Line by line, output everything from the one that contains "[(124,226),(78,206),(55,256),(102,276),(124,226)]" through the end of the material below, exactly as written and with no pictures.
○ ○ ○ ○ ○
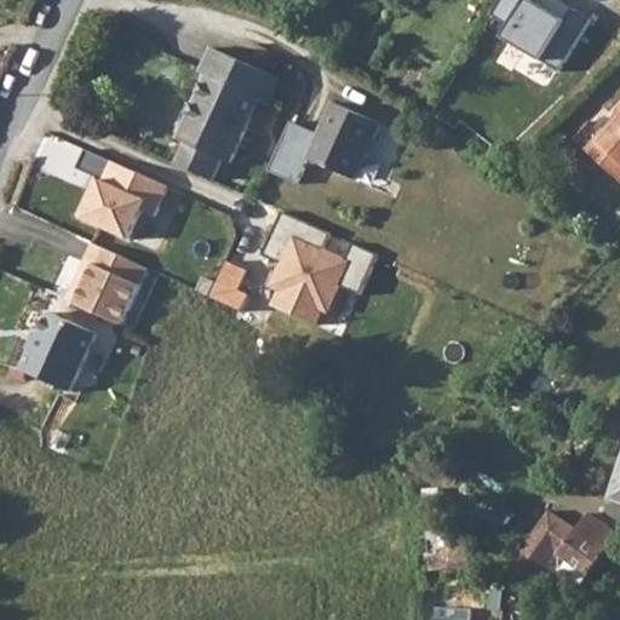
[(528,0),(494,0),(487,15),(504,24),(498,34),(558,73),(591,21),(572,9),(562,22),(528,1),(528,0)]
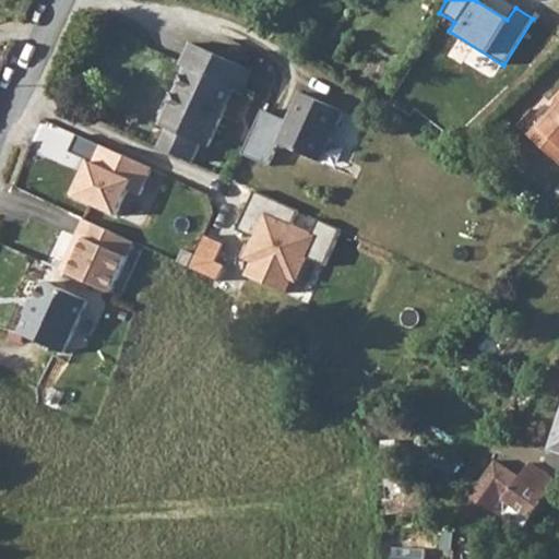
[(169,128),(159,150),(191,163),(202,142),(209,146),(234,88),(240,91),(249,72),(190,45),(180,66),(188,68),(162,125),(169,128)]
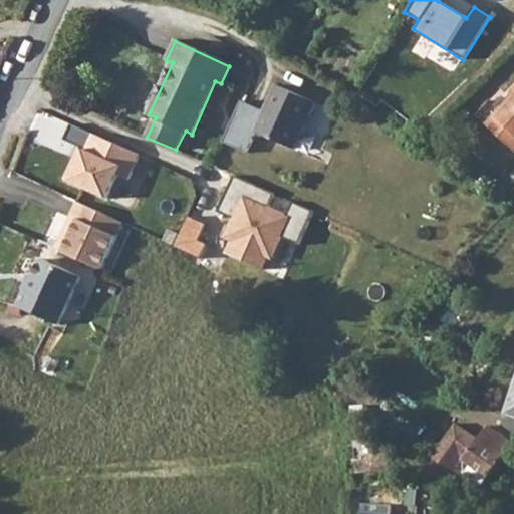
[(240,100),(221,142),(246,153),(255,135),(295,153),(317,102),(275,83),(262,110),(240,100)]
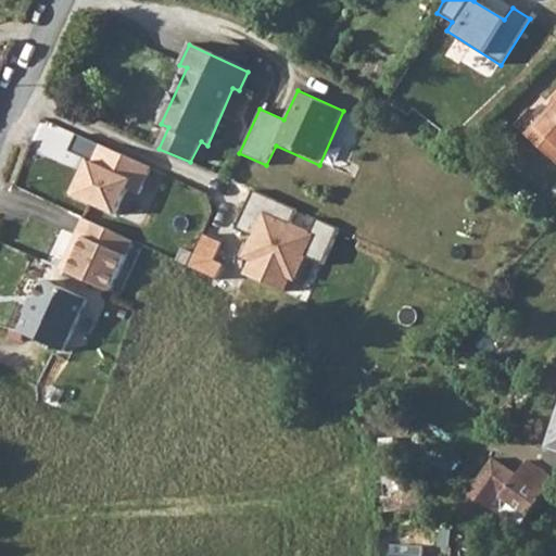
[(550,109),(536,124),(553,139),(543,149),(555,161),(555,93),(552,99),(550,109)]
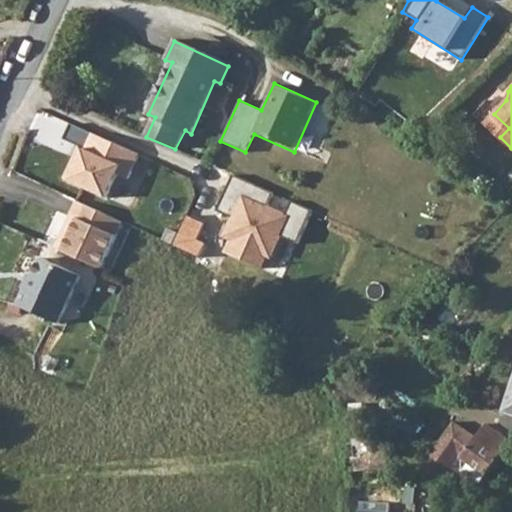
[(128,179),(139,153),(70,121),(62,138),(78,145),(62,179),(105,198),(116,174),(128,179)]
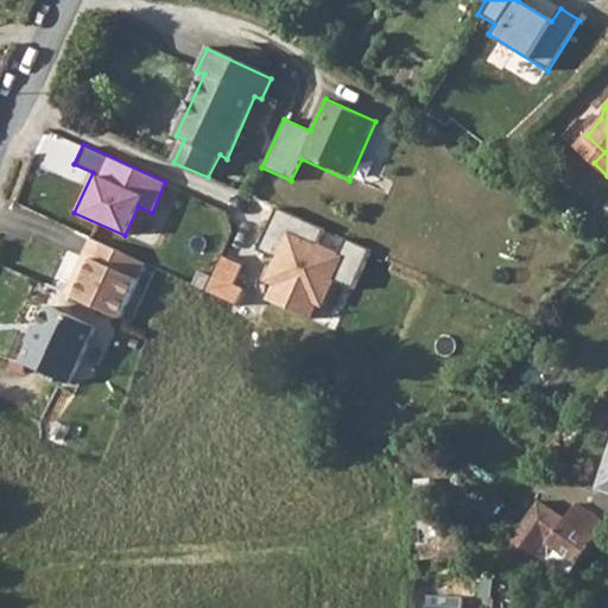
[(320,229),(277,210),(259,248),(274,254),(263,280),(271,284),(265,298),(309,318),(314,308),(321,311),(334,282),(353,290),(372,248),(346,238),(339,253),(315,242),(320,229)]
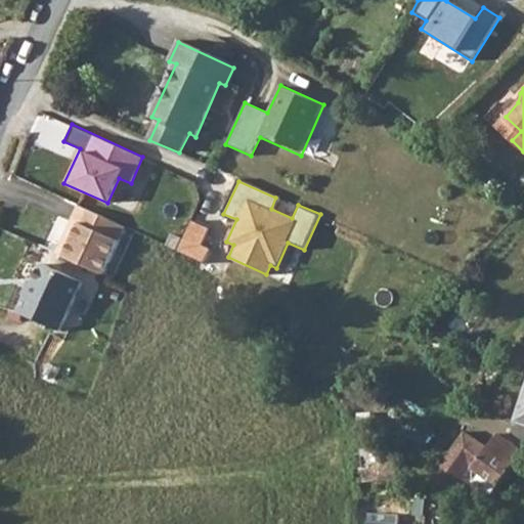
[(124,226),(78,206),(55,256),(102,276),(124,226)]
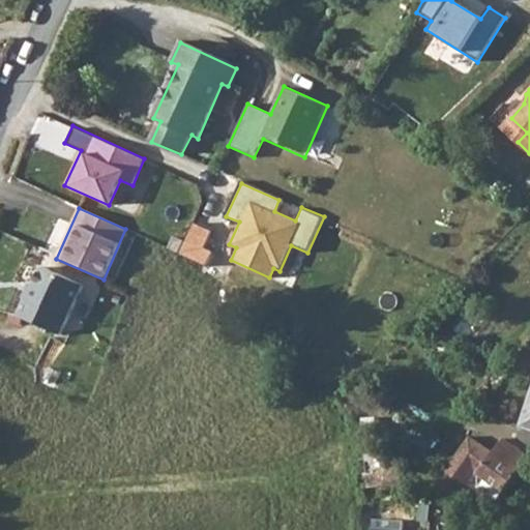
[(211,231),(190,222),(177,255),(205,265),(210,253),(204,249),(211,231)]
○ ○ ○ ○ ○
RESPONSE BOX
[(124,226),(78,206),(55,256),(102,276),(124,226)]
[(211,231),(190,222),(177,255),(205,265),(210,253),(204,249),(211,231)]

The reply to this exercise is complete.